TASK REQUIREMENTS - When you reach the line containing "camera: 105 degrees right, 5 degrees up" in the data below, begin returning lines exactly as written, and stop once the line containing "(561, 68) = (733, 365): white" has been returned.

AVAILABLE DATA -
********

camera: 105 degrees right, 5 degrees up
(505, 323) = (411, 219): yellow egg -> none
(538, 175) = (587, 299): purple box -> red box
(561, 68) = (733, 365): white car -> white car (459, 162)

********

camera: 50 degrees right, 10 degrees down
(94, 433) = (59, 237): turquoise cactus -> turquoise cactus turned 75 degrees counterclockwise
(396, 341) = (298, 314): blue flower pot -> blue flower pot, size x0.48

********

RESULT OF THIS TASK -
camera: 105 degrees right, 5 degrees up
(505, 323) = (411, 219): yellow egg -> none
(538, 175) = (587, 299): purple box -> red box
(561, 68) = (733, 365): white car -> white car (459, 162)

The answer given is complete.